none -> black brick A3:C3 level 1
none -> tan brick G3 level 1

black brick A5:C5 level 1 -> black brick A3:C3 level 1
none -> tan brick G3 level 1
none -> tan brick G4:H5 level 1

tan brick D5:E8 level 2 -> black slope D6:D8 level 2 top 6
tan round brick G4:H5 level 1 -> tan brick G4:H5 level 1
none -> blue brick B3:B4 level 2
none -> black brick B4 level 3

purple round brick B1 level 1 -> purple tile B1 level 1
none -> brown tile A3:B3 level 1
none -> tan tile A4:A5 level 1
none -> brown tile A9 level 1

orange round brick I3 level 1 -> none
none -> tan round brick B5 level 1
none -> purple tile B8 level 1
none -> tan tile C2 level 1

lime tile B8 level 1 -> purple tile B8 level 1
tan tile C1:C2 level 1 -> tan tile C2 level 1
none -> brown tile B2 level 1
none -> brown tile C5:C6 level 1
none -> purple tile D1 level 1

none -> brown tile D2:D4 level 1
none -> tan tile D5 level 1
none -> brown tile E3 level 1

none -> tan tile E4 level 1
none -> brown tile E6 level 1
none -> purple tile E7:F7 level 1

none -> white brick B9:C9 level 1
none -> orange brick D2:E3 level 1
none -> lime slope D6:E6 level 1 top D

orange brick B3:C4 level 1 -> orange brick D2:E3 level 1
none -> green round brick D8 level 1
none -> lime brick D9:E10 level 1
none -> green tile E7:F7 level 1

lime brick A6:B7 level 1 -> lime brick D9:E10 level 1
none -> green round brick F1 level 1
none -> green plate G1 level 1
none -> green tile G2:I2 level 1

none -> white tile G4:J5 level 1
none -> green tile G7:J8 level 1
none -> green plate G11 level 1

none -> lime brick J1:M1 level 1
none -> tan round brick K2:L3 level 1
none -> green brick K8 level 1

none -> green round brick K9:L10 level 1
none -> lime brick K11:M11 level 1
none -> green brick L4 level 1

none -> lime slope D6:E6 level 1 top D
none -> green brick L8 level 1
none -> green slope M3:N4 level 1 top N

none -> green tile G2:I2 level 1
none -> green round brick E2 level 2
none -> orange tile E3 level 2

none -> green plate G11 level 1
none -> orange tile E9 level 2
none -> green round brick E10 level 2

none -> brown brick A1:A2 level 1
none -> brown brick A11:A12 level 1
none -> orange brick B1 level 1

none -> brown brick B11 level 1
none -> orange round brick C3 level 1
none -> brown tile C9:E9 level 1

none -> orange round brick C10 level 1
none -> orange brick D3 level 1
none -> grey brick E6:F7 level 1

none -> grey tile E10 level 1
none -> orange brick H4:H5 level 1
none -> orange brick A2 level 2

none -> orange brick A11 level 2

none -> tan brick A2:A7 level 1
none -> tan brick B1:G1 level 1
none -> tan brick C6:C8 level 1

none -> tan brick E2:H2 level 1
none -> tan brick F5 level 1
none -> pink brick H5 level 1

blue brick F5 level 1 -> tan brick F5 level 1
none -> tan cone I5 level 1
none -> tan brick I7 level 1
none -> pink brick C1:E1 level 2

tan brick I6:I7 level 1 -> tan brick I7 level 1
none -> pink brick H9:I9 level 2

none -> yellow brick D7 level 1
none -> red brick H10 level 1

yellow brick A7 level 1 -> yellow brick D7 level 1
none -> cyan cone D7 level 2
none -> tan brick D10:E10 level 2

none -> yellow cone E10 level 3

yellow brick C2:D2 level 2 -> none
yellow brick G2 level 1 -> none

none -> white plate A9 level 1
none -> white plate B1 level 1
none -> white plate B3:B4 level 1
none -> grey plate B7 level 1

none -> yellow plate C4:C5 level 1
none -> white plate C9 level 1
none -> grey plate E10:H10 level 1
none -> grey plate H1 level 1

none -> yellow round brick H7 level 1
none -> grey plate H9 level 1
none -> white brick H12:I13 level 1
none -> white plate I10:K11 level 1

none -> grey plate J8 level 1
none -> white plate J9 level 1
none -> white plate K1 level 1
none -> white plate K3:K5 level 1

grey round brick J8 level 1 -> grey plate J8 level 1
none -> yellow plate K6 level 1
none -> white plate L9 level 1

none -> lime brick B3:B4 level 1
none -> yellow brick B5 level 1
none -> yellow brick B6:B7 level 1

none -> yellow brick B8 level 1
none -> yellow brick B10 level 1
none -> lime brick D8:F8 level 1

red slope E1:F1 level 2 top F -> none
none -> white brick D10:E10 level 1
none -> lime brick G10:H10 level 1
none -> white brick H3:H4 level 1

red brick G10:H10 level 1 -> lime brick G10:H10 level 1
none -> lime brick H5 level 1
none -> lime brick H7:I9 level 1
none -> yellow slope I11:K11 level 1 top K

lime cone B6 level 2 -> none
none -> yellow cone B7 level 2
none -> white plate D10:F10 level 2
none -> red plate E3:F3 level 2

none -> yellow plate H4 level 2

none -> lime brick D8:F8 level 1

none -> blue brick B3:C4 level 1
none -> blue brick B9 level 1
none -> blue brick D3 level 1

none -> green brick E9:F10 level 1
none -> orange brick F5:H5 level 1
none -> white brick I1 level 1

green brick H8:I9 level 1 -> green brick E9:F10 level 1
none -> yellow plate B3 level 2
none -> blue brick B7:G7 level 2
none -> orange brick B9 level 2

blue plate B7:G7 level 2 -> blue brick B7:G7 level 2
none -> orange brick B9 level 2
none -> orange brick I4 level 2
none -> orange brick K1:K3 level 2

++++

WORK REQUEST:
Reproduce each entry precisely, so that nothing differs from the original.

EXPECTED ANSWER:
none -> black brick A3:C3 level 1
none -> tan brick G3 level 1

black brick A5:C5 level 1 -> black brick A3:C3 level 1
none -> tan brick G3 level 1
none -> tan brick G4:H5 level 1

tan brick D5:E8 level 2 -> black slope D6:D8 level 2 top 6
tan round brick G4:H5 level 1 -> tan brick G4:H5 level 1
none -> blue brick B3:B4 level 2
none -> black brick B4 level 3

purple round brick B1 level 1 -> purple tile B1 level 1
none -> brown tile A3:B3 level 1
none -> tan tile A4:A5 level 1
none -> brown tile A9 level 1

orange round brick I3 level 1 -> none
none -> tan round brick B5 level 1
none -> purple tile B8 level 1
none -> tan tile C2 level 1

lime tile B8 level 1 -> purple tile B8 level 1
tan tile C1:C2 level 1 -> tan tile C2 level 1
none -> brown tile B2 level 1
none -> brown tile C5:C6 level 1
none -> purple tile D1 level 1

none -> brown tile D2:D4 level 1
none -> tan tile D5 level 1
none -> brown tile E3 level 1

none -> tan tile E4 level 1
none -> brown tile E6 level 1
none -> purple tile E7:F7 level 1

none -> white brick B9:C9 level 1
none -> orange brick D2:E3 level 1
none -> lime slope D6:E6 level 1 top D

orange brick B3:C4 level 1 -> orange brick D2:E3 level 1
none -> green round brick D8 level 1
none -> lime brick D9:E10 level 1
none -> green tile E7:F7 level 1

lime brick A6:B7 level 1 -> lime brick D9:E10 level 1
none -> green round brick F1 level 1
none -> green plate G1 level 1
none -> green tile G2:I2 level 1

none -> white tile G4:J5 level 1
none -> green tile G7:J8 level 1
none -> green plate G11 level 1

none -> lime brick J1:M1 level 1
none -> tan round brick K2:L3 level 1
none -> green brick K8 level 1

none -> green round brick K9:L10 level 1
none -> lime brick K11:M11 level 1
none -> green brick L4 level 1

none -> lime slope D6:E6 level 1 top D
none -> green brick L8 level 1
none -> green slope M3:N4 level 1 top N

none -> green tile G2:I2 level 1
none -> green round brick E2 level 2
none -> orange tile E3 level 2

none -> green plate G11 level 1
none -> orange tile E9 level 2
none -> green round brick E10 level 2

none -> brown brick A1:A2 level 1
none -> brown brick A11:A12 level 1
none -> orange brick B1 level 1

none -> brown brick B11 level 1
none -> orange round brick C3 level 1
none -> brown tile C9:E9 level 1

none -> orange round brick C10 level 1
none -> orange brick D3 level 1
none -> grey brick E6:F7 level 1

none -> grey tile E10 level 1
none -> orange brick H4:H5 level 1
none -> orange brick A2 level 2

none -> orange brick A11 level 2

none -> tan brick A2:A7 level 1
none -> tan brick B1:G1 level 1
none -> tan brick C6:C8 level 1

none -> tan brick E2:H2 level 1
none -> tan brick F5 level 1
none -> pink brick H5 level 1

blue brick F5 level 1 -> tan brick F5 level 1
none -> tan cone I5 level 1
none -> tan brick I7 level 1
none -> pink brick C1:E1 level 2

tan brick I6:I7 level 1 -> tan brick I7 level 1
none -> pink brick H9:I9 level 2

none -> yellow brick D7 level 1
none -> red brick H10 level 1

yellow brick A7 level 1 -> yellow brick D7 level 1
none -> cyan cone D7 level 2
none -> tan brick D10:E10 level 2

none -> yellow cone E10 level 3

yellow brick C2:D2 level 2 -> none
yellow brick G2 level 1 -> none

none -> white plate A9 level 1
none -> white plate B1 level 1
none -> white plate B3:B4 level 1
none -> grey plate B7 level 1

none -> yellow plate C4:C5 level 1
none -> white plate C9 level 1
none -> grey plate E10:H10 level 1
none -> grey plate H1 level 1

none -> yellow round brick H7 level 1
none -> grey plate H9 level 1
none -> white brick H12:I13 level 1
none -> white plate I10:K11 level 1

none -> grey plate J8 level 1
none -> white plate J9 level 1
none -> white plate K1 level 1
none -> white plate K3:K5 level 1

grey round brick J8 level 1 -> grey plate J8 level 1
none -> yellow plate K6 level 1
none -> white plate L9 level 1

none -> lime brick B3:B4 level 1
none -> yellow brick B5 level 1
none -> yellow brick B6:B7 level 1

none -> yellow brick B8 level 1
none -> yellow brick B10 level 1
none -> lime brick D8:F8 level 1

red slope E1:F1 level 2 top F -> none
none -> white brick D10:E10 level 1
none -> lime brick G10:H10 level 1
none -> white brick H3:H4 level 1

red brick G10:H10 level 1 -> lime brick G10:H10 level 1
none -> lime brick H5 level 1
none -> lime brick H7:I9 level 1
none -> yellow slope I11:K11 level 1 top K

lime cone B6 level 2 -> none
none -> yellow cone B7 level 2
none -> white plate D10:F10 level 2
none -> red plate E3:F3 level 2

none -> yellow plate H4 level 2

none -> lime brick D8:F8 level 1

none -> blue brick B3:C4 level 1
none -> blue brick B9 level 1
none -> blue brick D3 level 1

none -> green brick E9:F10 level 1
none -> orange brick F5:H5 level 1
none -> white brick I1 level 1

green brick H8:I9 level 1 -> green brick E9:F10 level 1
none -> yellow plate B3 level 2
none -> blue brick B7:G7 level 2
none -> orange brick B9 level 2

blue plate B7:G7 level 2 -> blue brick B7:G7 level 2
none -> orange brick B9 level 2
none -> orange brick I4 level 2
none -> orange brick K1:K3 level 2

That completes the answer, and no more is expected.